◆ WHAT TO WORK ON:
An exact copy of all the lines below is required, with every image left out.

◆ SOURCE MATERIAL:
____________

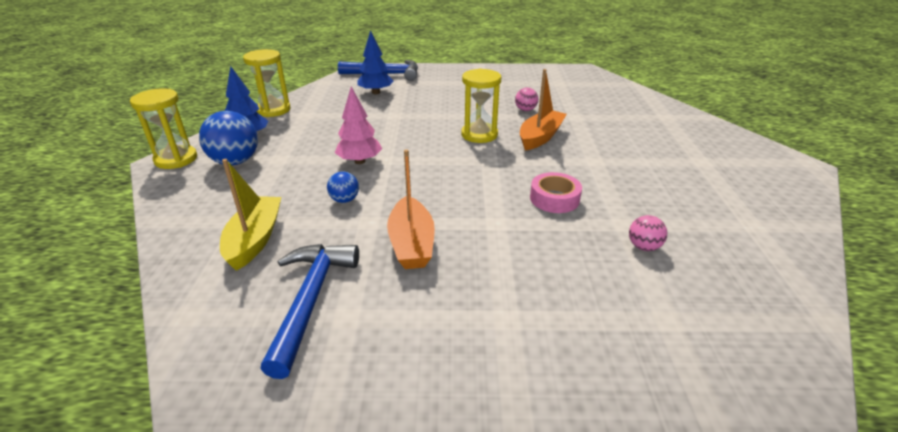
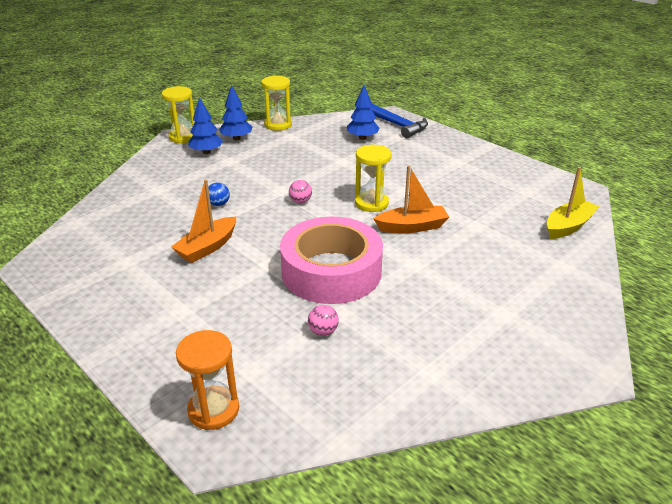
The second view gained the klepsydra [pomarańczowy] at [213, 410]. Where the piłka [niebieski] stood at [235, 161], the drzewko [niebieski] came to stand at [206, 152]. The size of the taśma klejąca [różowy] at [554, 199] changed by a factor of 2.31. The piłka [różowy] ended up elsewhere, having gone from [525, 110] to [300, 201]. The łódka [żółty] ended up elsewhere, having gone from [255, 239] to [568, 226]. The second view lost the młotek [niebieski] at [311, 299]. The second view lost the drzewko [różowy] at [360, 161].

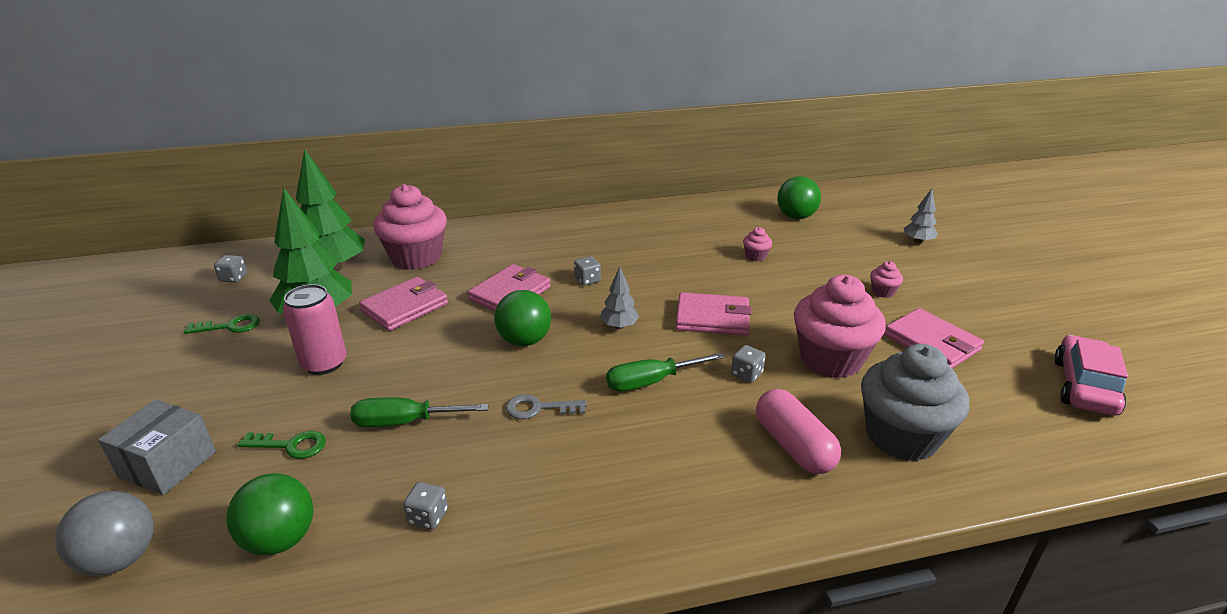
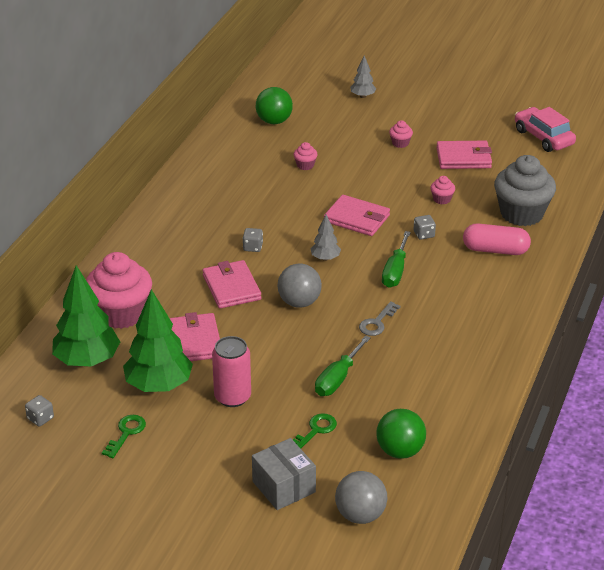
What was the piłka [zielony] at [524, 340] turned into the piłka [szary] at [299, 302]. The portfel [różowy] at [712, 318] ended up facing another way, 75 degrees clockwise from before. The size of the muffinka [różowy] at [830, 359] changed by a factor of 0.41. The second view lost the kostka do gry [szary] at [428, 517].

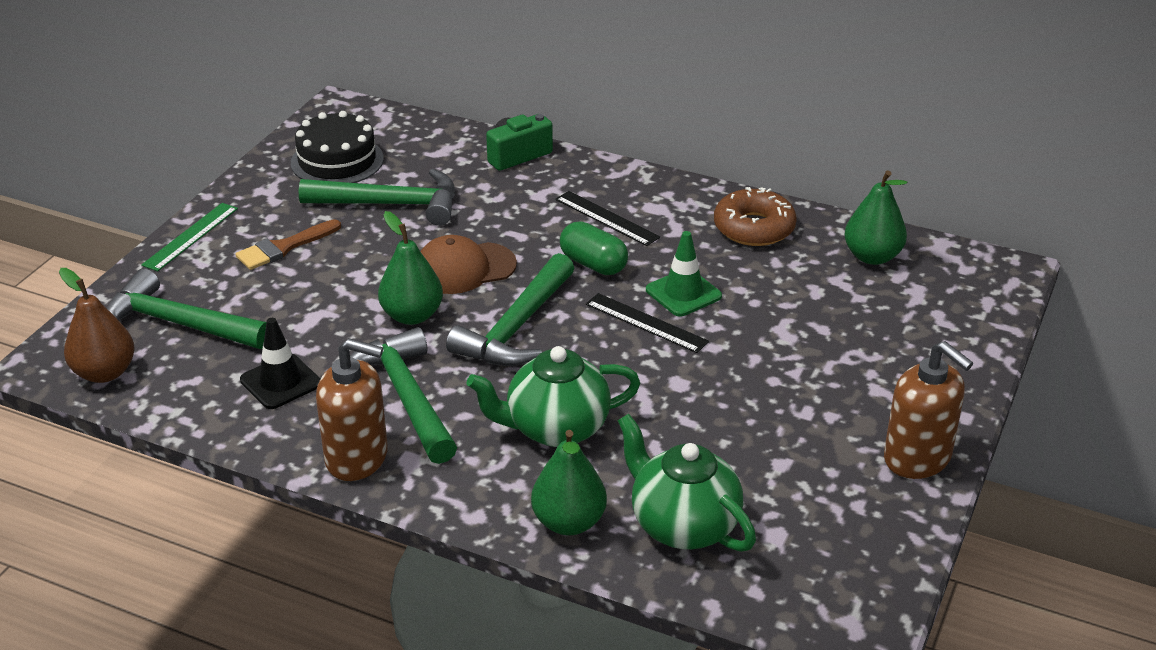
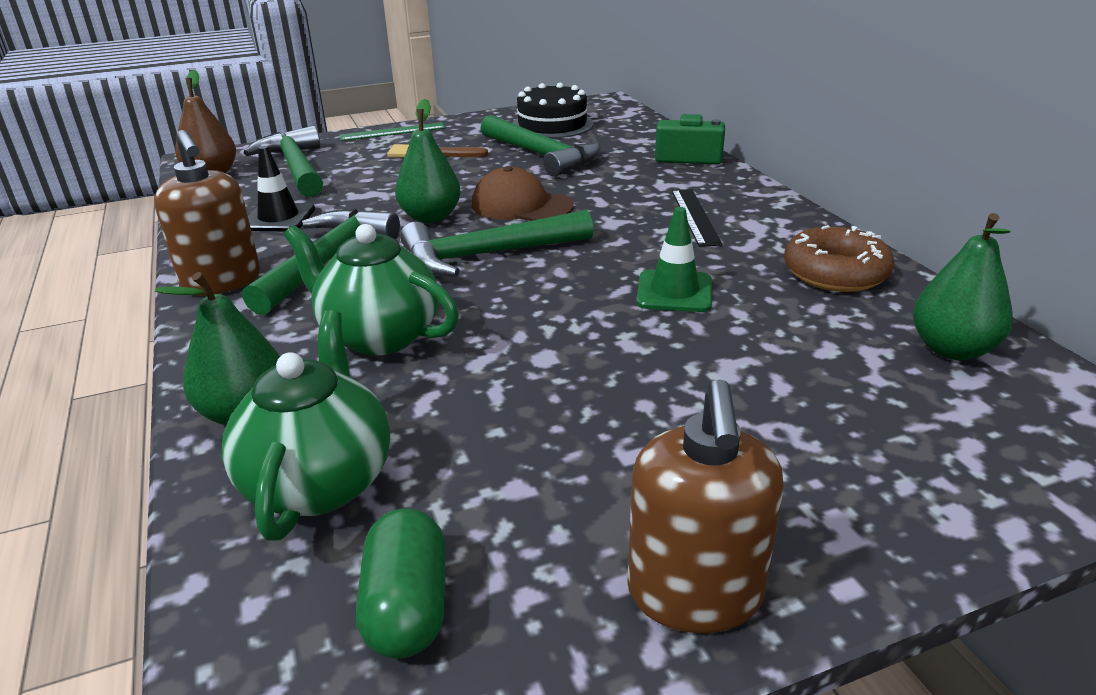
The kapsułka [zielony] ended up elsewhere, having gone from [593, 264] to [407, 607]. The second view lost the linijka [czarny] at [646, 323].

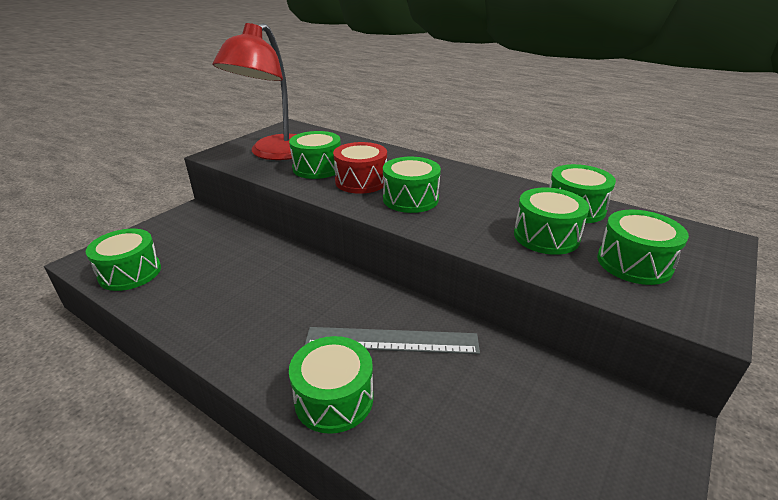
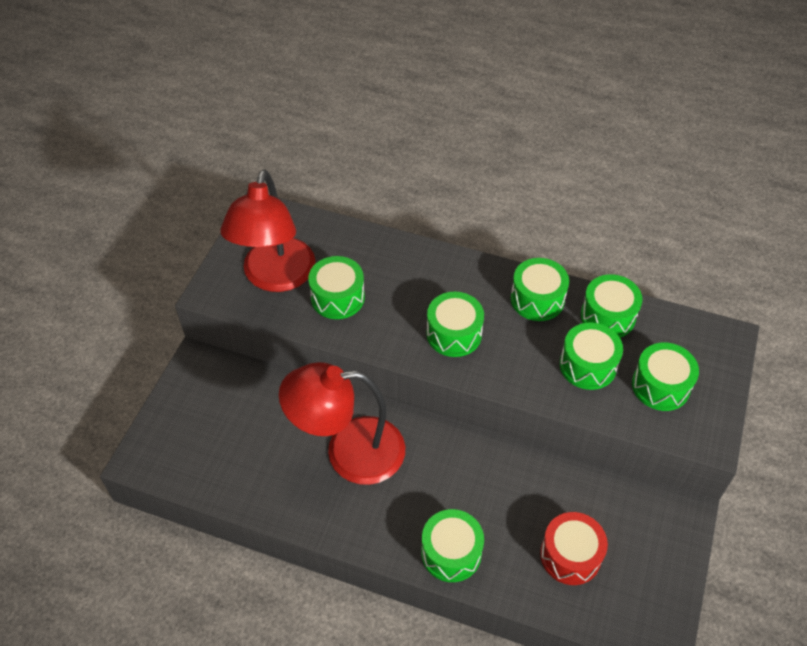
The second view gained the lampka [czerwony] at [349, 452]. The bęben [zielony] ended up elsewhere, having gone from [130, 273] to [537, 299]. The bęben [czerwony] ended up elsewhere, having gone from [361, 181] to [570, 555]. The second view lost the linijka [szary] at [392, 340].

____________

◆ EXERCISE OUTPUT:
The second view gained the klepsydra [pomarańczowy] at [213, 410]. Where the piłka [niebieski] stood at [235, 161], the drzewko [niebieski] came to stand at [206, 152]. The size of the taśma klejąca [różowy] at [554, 199] changed by a factor of 2.31. The piłka [różowy] ended up elsewhere, having gone from [525, 110] to [300, 201]. The łódka [żółty] ended up elsewhere, having gone from [255, 239] to [568, 226]. The second view lost the młotek [niebieski] at [311, 299]. The second view lost the drzewko [różowy] at [360, 161].

What was the piłka [zielony] at [524, 340] turned into the piłka [szary] at [299, 302]. The portfel [różowy] at [712, 318] ended up facing another way, 75 degrees clockwise from before. The size of the muffinka [różowy] at [830, 359] changed by a factor of 0.41. The second view lost the kostka do gry [szary] at [428, 517].

The kapsułka [zielony] ended up elsewhere, having gone from [593, 264] to [407, 607]. The second view lost the linijka [czarny] at [646, 323].

The second view gained the lampka [czerwony] at [349, 452]. The bęben [zielony] ended up elsewhere, having gone from [130, 273] to [537, 299]. The bęben [czerwony] ended up elsewhere, having gone from [361, 181] to [570, 555]. The second view lost the linijka [szary] at [392, 340].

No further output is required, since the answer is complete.